→ **TASK STATEMENT**: From the data below, retype exactly the lines starting with the one that contains "camera: 30 degrees left, 15 degrees down" and ending with the one that contains "(789, 208) = (713, 169): green", both included.

━━━━

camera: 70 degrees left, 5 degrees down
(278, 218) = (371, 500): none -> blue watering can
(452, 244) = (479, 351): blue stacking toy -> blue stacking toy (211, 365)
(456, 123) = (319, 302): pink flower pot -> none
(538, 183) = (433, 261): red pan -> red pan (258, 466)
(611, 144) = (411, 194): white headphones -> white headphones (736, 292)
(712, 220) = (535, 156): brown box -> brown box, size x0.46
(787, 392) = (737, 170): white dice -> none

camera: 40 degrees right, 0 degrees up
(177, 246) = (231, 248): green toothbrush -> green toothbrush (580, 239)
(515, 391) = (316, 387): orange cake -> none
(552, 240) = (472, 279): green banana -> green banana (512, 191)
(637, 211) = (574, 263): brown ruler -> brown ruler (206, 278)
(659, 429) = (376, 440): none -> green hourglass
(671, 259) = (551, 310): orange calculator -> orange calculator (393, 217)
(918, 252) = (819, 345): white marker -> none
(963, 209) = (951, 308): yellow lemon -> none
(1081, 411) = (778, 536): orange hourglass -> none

━━━━

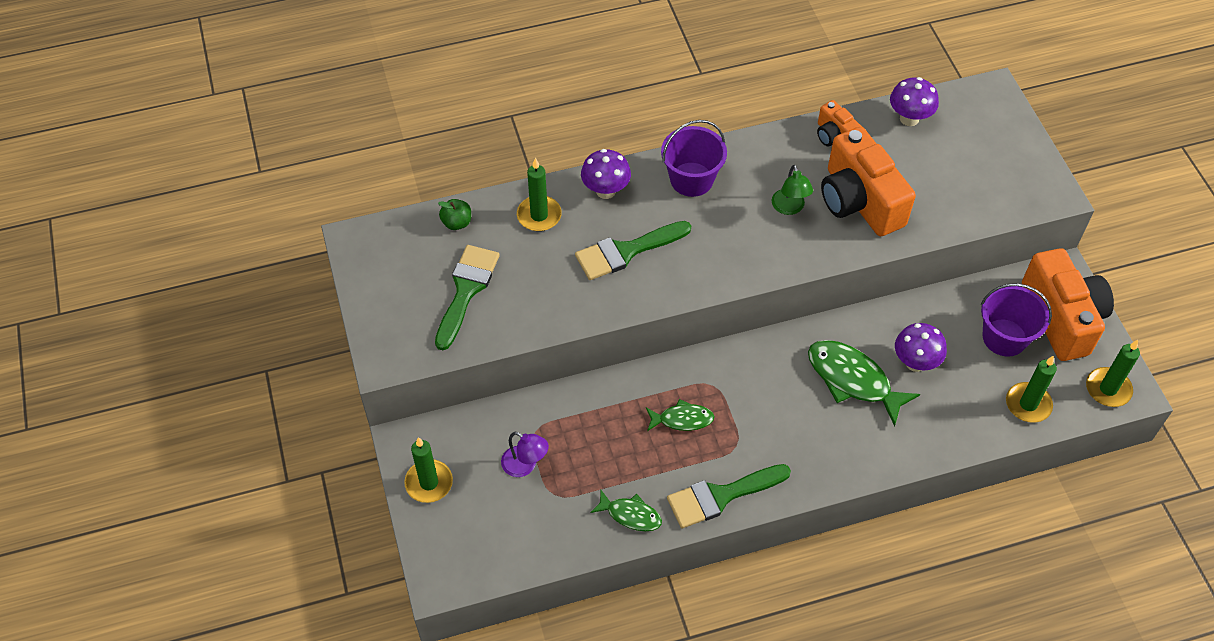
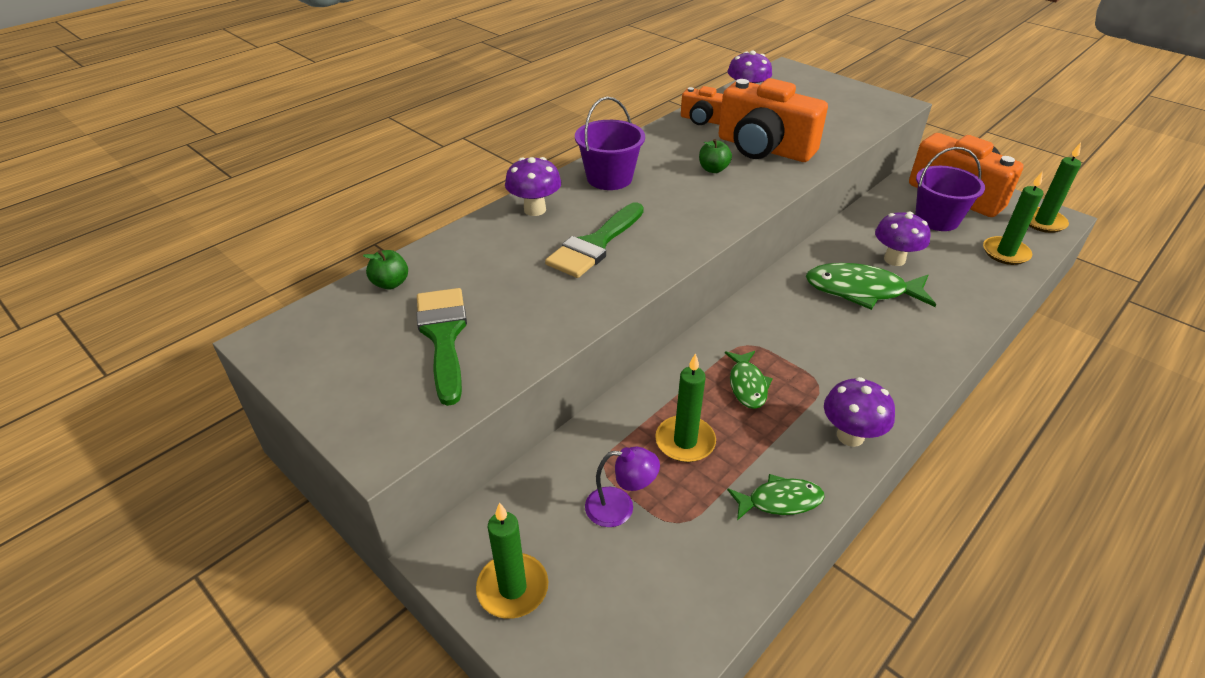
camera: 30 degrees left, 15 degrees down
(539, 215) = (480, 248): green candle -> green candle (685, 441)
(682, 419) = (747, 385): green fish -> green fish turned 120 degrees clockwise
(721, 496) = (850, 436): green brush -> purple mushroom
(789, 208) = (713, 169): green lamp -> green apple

━━━━

→ **SOLVED PROBLEM**:
camera: 30 degrees left, 15 degrees down
(539, 215) = (480, 248): green candle -> green candle (685, 441)
(682, 419) = (747, 385): green fish -> green fish turned 120 degrees clockwise
(721, 496) = (850, 436): green brush -> purple mushroom
(789, 208) = (713, 169): green lamp -> green apple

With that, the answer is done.